> MATERIAL FOR THIS EXERCISE:
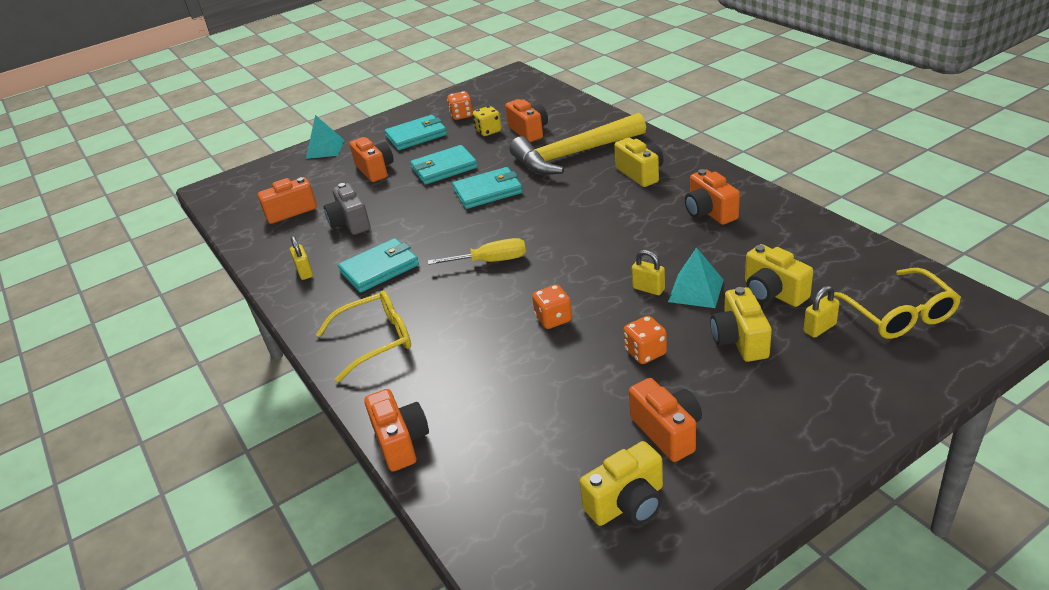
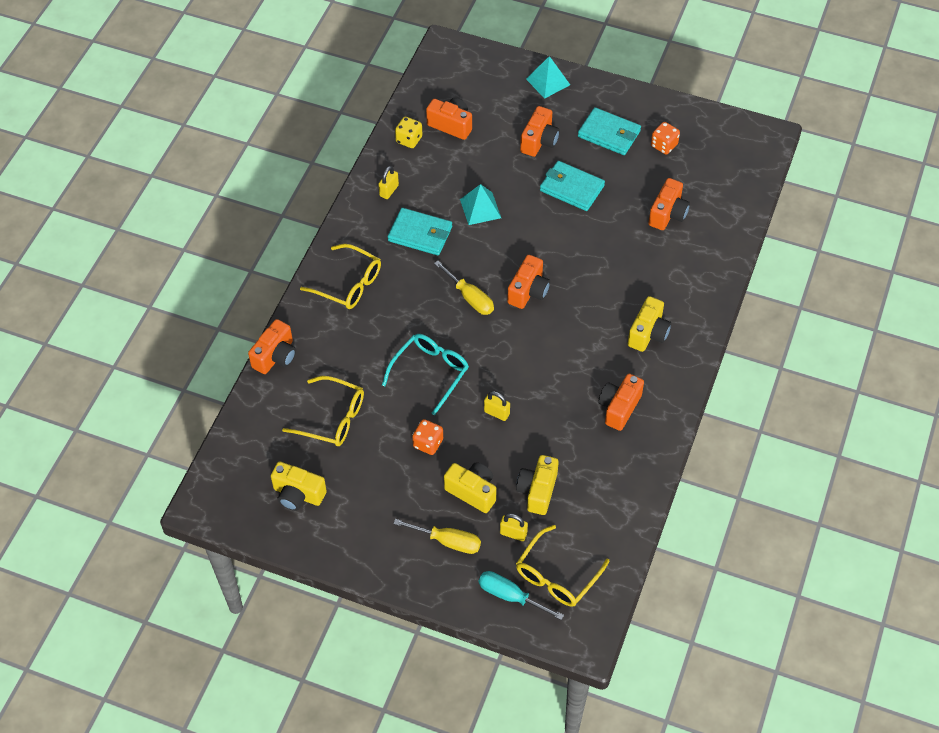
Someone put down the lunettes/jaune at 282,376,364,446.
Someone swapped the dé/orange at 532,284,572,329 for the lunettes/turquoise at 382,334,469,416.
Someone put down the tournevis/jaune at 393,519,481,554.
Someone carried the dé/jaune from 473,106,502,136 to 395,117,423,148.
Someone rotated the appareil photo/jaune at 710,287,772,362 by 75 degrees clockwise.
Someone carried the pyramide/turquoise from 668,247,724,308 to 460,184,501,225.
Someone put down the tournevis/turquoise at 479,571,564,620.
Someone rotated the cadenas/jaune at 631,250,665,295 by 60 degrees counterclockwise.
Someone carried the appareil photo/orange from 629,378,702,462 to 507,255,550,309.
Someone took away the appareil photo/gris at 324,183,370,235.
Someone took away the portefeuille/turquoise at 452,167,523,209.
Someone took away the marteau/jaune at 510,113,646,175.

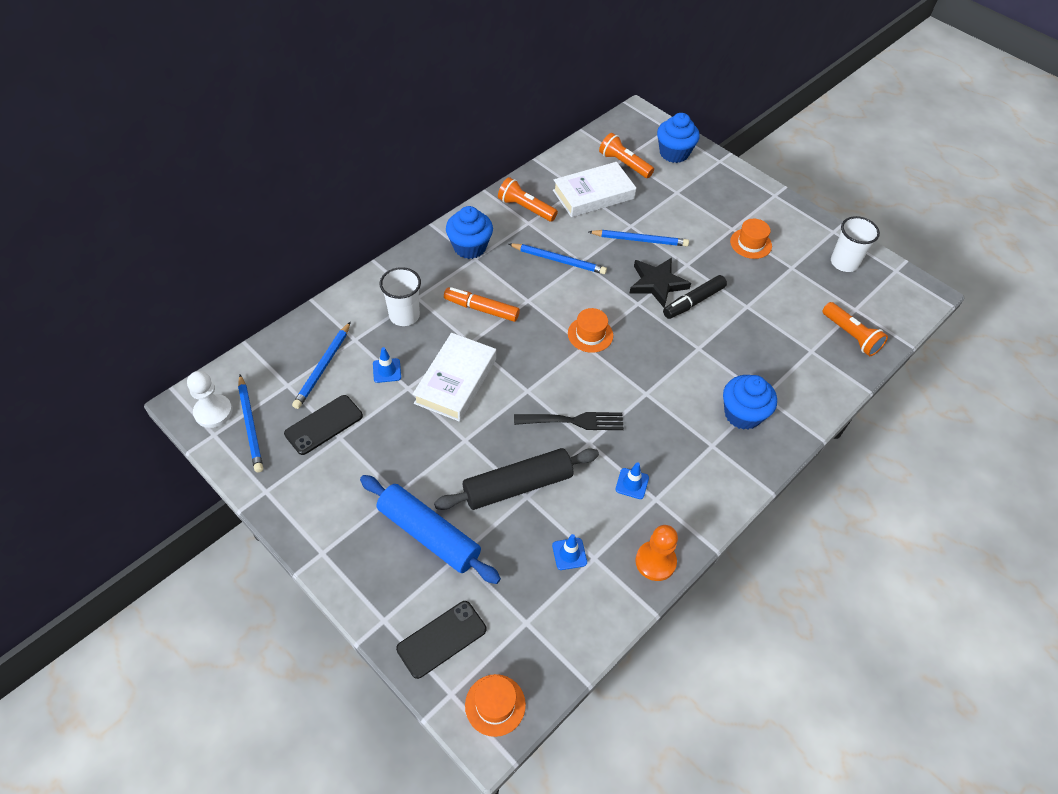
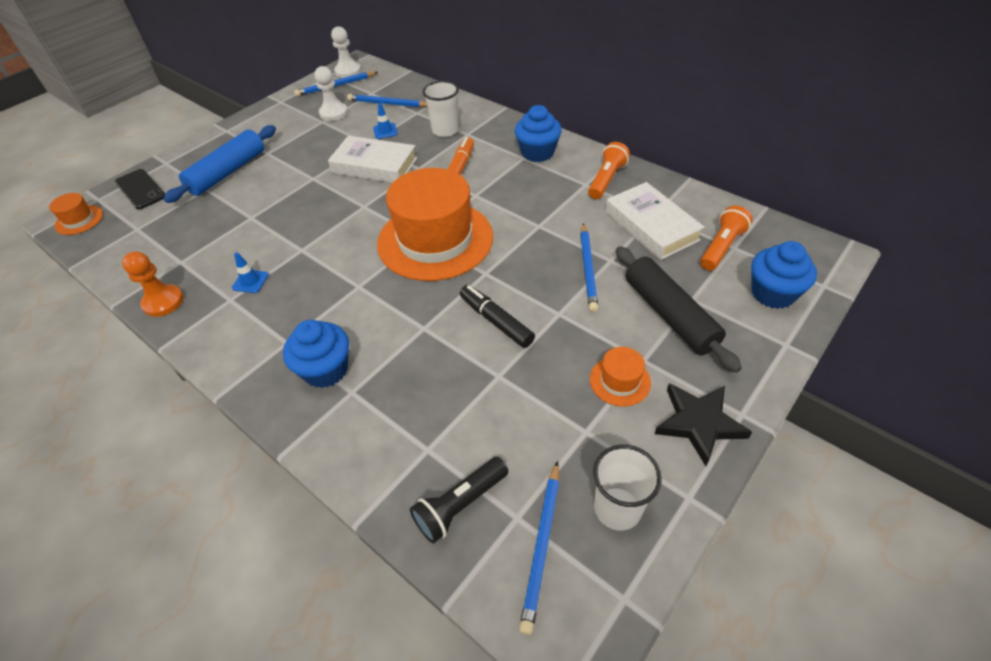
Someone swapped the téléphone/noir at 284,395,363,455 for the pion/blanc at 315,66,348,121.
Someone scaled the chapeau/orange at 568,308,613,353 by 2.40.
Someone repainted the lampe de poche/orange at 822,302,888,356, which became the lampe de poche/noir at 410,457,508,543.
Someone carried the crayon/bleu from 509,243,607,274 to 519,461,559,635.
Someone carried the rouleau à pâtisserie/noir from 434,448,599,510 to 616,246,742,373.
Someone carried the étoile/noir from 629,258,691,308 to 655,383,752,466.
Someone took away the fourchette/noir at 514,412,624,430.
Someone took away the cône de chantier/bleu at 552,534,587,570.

> ACTIVITY:
Each line of the data that contains "down" belongs in the answer.

> ANSWER TO THE PROBLEM:
Someone put down the lunettes/jaune at 282,376,364,446.
Someone put down the tournevis/jaune at 393,519,481,554.
Someone put down the tournevis/turquoise at 479,571,564,620.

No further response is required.